PROBLEM REQUIREMENTS
Repeat each of the entries below word for word and in the same order, leaving nothing out.

## Start EXERCISE INPUTS

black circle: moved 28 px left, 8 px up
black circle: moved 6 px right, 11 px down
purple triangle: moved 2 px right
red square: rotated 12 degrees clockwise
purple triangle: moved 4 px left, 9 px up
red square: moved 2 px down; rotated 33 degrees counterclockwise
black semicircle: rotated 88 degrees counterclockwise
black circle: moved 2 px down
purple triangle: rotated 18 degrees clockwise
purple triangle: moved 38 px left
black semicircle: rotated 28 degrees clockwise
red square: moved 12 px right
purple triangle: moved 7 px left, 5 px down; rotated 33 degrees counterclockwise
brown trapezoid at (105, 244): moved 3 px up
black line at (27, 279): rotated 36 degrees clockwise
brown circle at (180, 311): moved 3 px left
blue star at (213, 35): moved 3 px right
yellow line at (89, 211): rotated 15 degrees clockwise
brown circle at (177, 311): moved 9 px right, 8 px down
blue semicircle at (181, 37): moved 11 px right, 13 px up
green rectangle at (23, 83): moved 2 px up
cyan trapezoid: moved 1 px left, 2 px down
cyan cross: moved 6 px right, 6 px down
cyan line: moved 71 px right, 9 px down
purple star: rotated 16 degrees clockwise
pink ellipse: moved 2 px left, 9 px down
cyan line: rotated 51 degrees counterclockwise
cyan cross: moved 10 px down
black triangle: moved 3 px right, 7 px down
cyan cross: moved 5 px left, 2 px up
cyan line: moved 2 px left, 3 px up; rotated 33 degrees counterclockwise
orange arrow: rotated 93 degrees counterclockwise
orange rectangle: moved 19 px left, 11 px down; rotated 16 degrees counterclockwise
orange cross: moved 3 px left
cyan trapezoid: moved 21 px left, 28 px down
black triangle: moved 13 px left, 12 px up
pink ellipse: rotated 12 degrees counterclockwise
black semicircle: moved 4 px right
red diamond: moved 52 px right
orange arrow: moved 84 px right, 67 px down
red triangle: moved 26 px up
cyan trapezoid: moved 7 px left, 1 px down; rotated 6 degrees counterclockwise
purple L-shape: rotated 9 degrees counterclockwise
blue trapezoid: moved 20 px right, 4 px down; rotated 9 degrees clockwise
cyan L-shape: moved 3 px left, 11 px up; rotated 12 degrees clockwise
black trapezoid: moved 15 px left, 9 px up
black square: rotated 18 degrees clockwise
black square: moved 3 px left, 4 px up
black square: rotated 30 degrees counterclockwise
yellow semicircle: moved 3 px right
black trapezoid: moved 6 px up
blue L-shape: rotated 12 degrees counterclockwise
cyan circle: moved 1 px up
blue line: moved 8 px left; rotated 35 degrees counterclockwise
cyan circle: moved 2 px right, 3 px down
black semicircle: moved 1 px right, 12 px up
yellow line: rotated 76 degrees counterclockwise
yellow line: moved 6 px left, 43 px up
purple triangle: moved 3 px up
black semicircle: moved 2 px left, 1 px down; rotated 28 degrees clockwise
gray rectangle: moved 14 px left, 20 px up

## End EXERCISE INPUTS

THE COMPLETED TASK
black circle: moved 28 px left, 8 px up
black circle: moved 6 px right, 11 px down
purple triangle: moved 2 px right
red square: rotated 12 degrees clockwise
purple triangle: moved 4 px left, 9 px up
red square: moved 2 px down; rotated 33 degrees counterclockwise
black semicircle: rotated 88 degrees counterclockwise
black circle: moved 2 px down
purple triangle: rotated 18 degrees clockwise
purple triangle: moved 38 px left
black semicircle: rotated 28 degrees clockwise
red square: moved 12 px right
purple triangle: moved 7 px left, 5 px down; rotated 33 degrees counterclockwise
brown trapezoid at (105, 244): moved 3 px up
black line at (27, 279): rotated 36 degrees clockwise
brown circle at (180, 311): moved 3 px left
blue star at (213, 35): moved 3 px right
yellow line at (89, 211): rotated 15 degrees clockwise
brown circle at (177, 311): moved 9 px right, 8 px down
blue semicircle at (181, 37): moved 11 px right, 13 px up
green rectangle at (23, 83): moved 2 px up
cyan trapezoid: moved 1 px left, 2 px down
cyan cross: moved 6 px right, 6 px down
cyan line: moved 71 px right, 9 px down
purple star: rotated 16 degrees clockwise
pink ellipse: moved 2 px left, 9 px down
cyan line: rotated 51 degrees counterclockwise
cyan cross: moved 10 px down
black triangle: moved 3 px right, 7 px down
cyan cross: moved 5 px left, 2 px up
cyan line: moved 2 px left, 3 px up; rotated 33 degrees counterclockwise
orange arrow: rotated 93 degrees counterclockwise
orange rectangle: moved 19 px left, 11 px down; rotated 16 degrees counterclockwise
orange cross: moved 3 px left
cyan trapezoid: moved 21 px left, 28 px down
black triangle: moved 13 px left, 12 px up
pink ellipse: rotated 12 degrees counterclockwise
black semicircle: moved 4 px right
red diamond: moved 52 px right
orange arrow: moved 84 px right, 67 px down
red triangle: moved 26 px up
cyan trapezoid: moved 7 px left, 1 px down; rotated 6 degrees counterclockwise
purple L-shape: rotated 9 degrees counterclockwise
blue trapezoid: moved 20 px right, 4 px down; rotated 9 degrees clockwise
cyan L-shape: moved 3 px left, 11 px up; rotated 12 degrees clockwise
black trapezoid: moved 15 px left, 9 px up
black square: rotated 18 degrees clockwise
black square: moved 3 px left, 4 px up
black square: rotated 30 degrees counterclockwise
yellow semicircle: moved 3 px right
black trapezoid: moved 6 px up
blue L-shape: rotated 12 degrees counterclockwise
cyan circle: moved 1 px up
blue line: moved 8 px left; rotated 35 degrees counterclockwise
cyan circle: moved 2 px right, 3 px down
black semicircle: moved 1 px right, 12 px up
yellow line: rotated 76 degrees counterclockwise
yellow line: moved 6 px left, 43 px up
purple triangle: moved 3 px up
black semicircle: moved 2 px left, 1 px down; rotated 28 degrees clockwise
gray rectangle: moved 14 px left, 20 px up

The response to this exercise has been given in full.